(Before-and-after object listings)

++++++++++

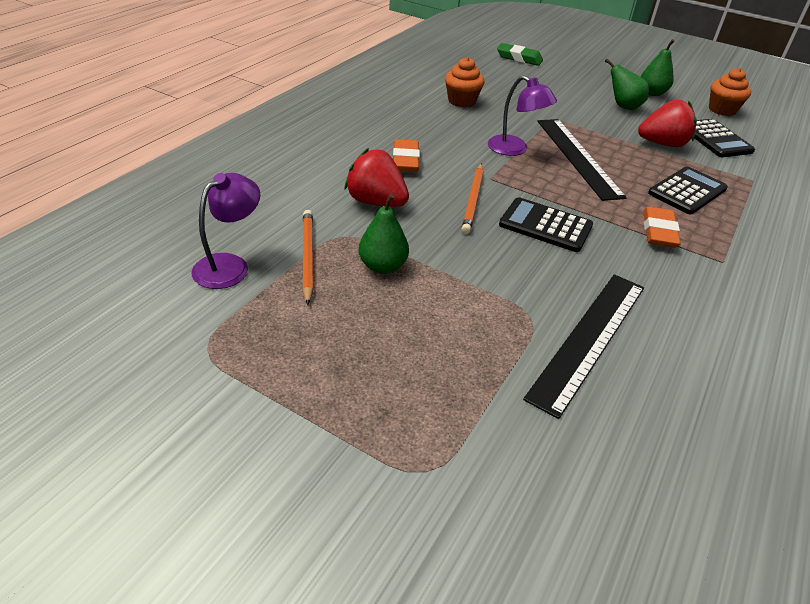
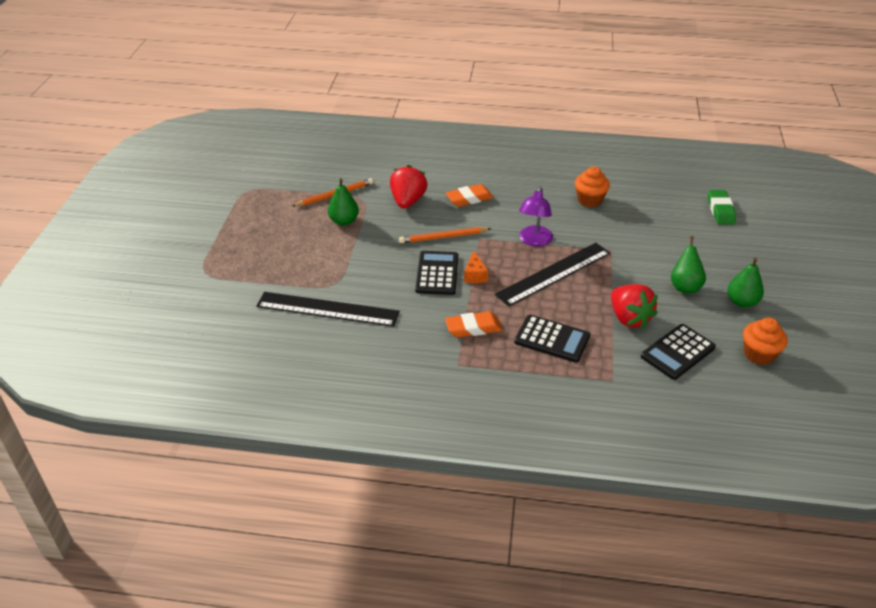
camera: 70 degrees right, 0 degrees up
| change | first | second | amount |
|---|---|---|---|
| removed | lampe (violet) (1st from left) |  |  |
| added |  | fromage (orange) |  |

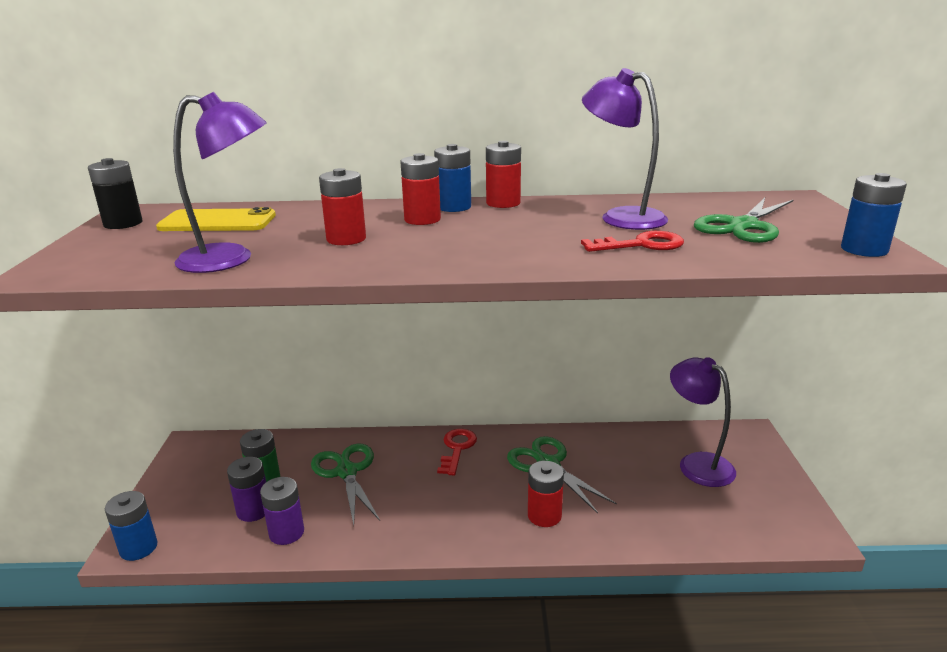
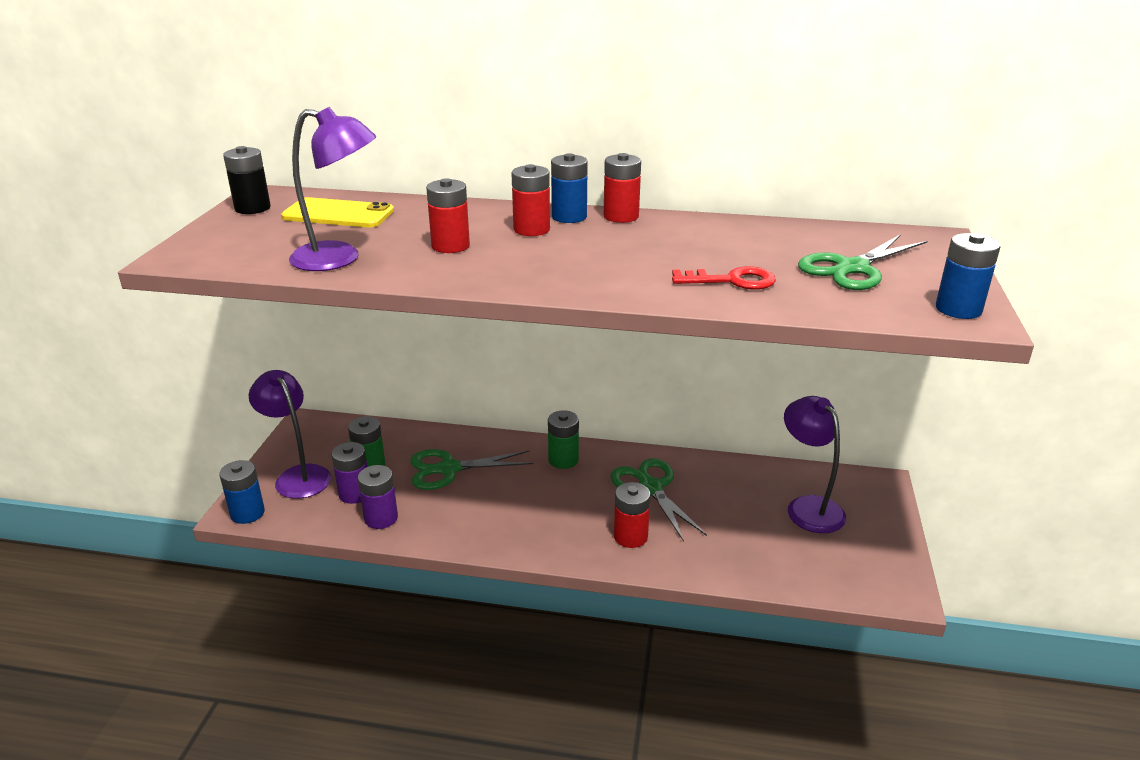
camera: 10 degrees right, 5 degrees up
| change | first | second | amount |
|---|---|---|---|
| turned | ciseaux (vert) (1st from left) |  | 90 degrees counterclockwise |
| replaced | clé (rouge) (1st from left) | pile (vert) (2nd from left) |  |
| moved | lampe (violet) (2nd from left in the first image) | lampe (violet) (1st from left) |  |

++++++++++

### ASSIGNMENT
Repeat each entry above exactly. Omit the pictures.

### WORKED SOLUTION
camera: 70 degrees right, 0 degrees up
| change | first | second | amount |
|---|---|---|---|
| removed | lampe (violet) (1st from left) |  |  |
| added |  | fromage (orange) |  |

camera: 10 degrees right, 5 degrees up
| change | first | second | amount |
|---|---|---|---|
| turned | ciseaux (vert) (1st from left) |  | 90 degrees counterclockwise |
| replaced | clé (rouge) (1st from left) | pile (vert) (2nd from left) |  |
| moved | lampe (violet) (2nd from left in the first image) | lampe (violet) (1st from left) |  |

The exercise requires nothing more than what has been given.